— ASSIGNMENT —
Any image in the records should be left out; output everything else exactly.

_ _ _ _ _

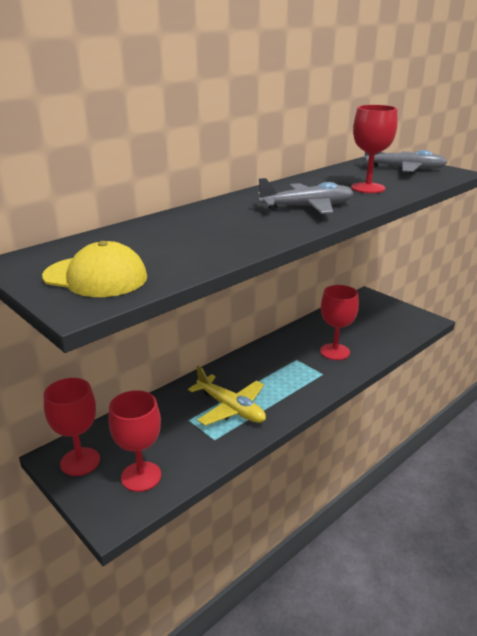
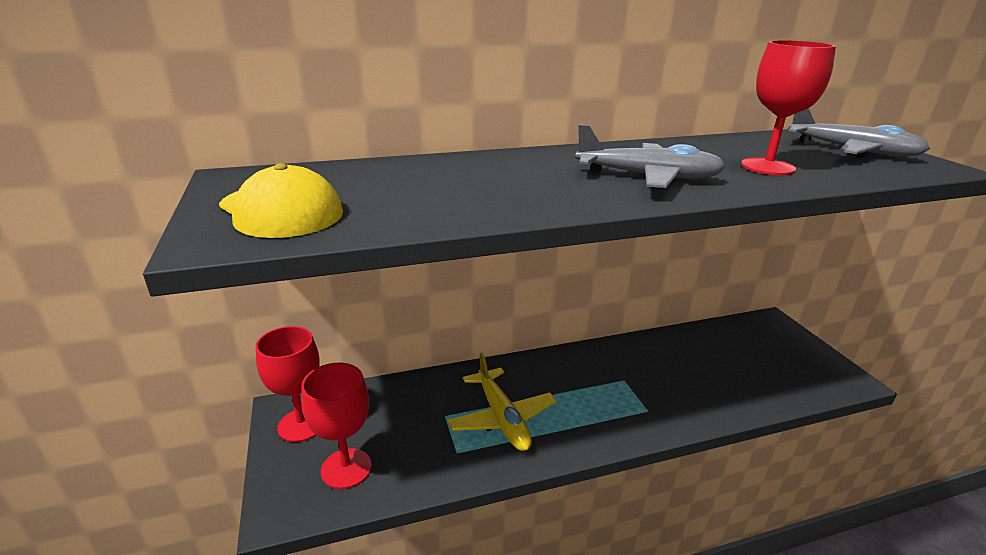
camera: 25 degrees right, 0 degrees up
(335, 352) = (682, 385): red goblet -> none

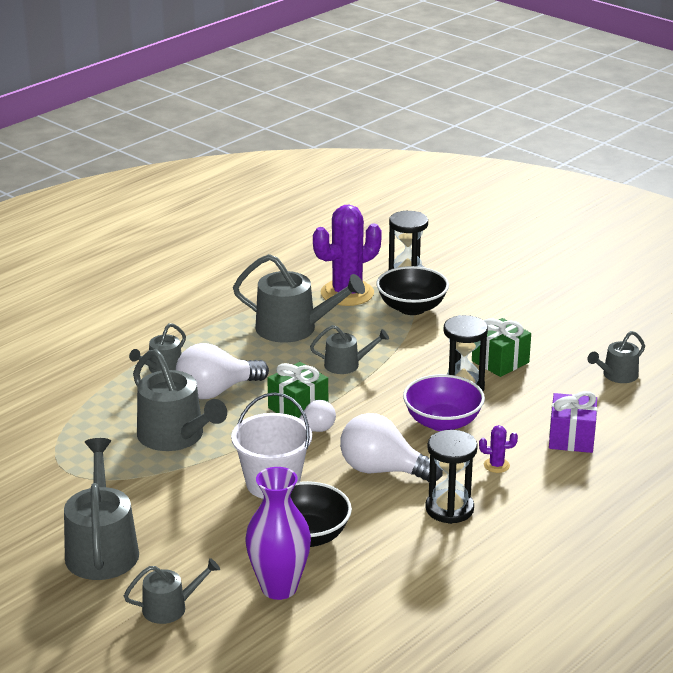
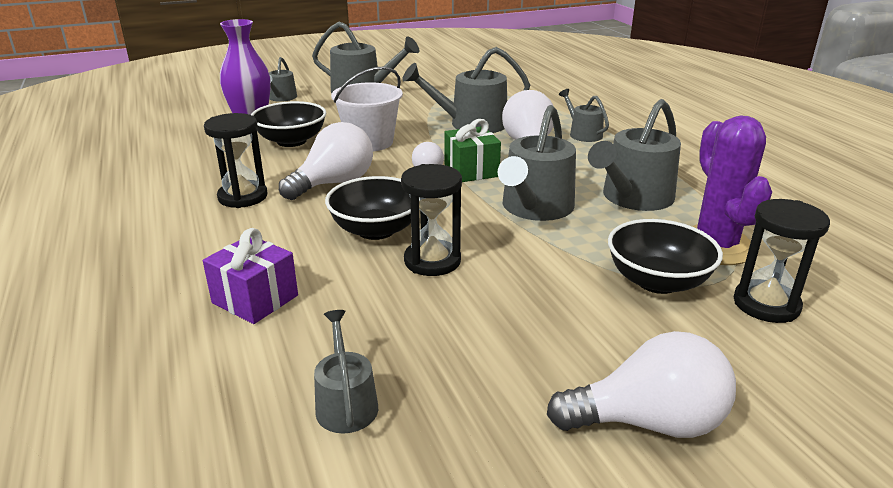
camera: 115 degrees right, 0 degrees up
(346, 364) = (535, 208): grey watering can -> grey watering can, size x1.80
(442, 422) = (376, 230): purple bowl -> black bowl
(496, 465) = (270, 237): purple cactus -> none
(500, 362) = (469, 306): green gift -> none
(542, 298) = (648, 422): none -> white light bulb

_ _ _ _ _

— EXERCISE RESPONSE —
camera: 25 degrees right, 0 degrees up
(335, 352) = (682, 385): red goblet -> none

camera: 115 degrees right, 0 degrees up
(346, 364) = (535, 208): grey watering can -> grey watering can, size x1.80
(442, 422) = (376, 230): purple bowl -> black bowl
(496, 465) = (270, 237): purple cactus -> none
(500, 362) = (469, 306): green gift -> none
(542, 298) = (648, 422): none -> white light bulb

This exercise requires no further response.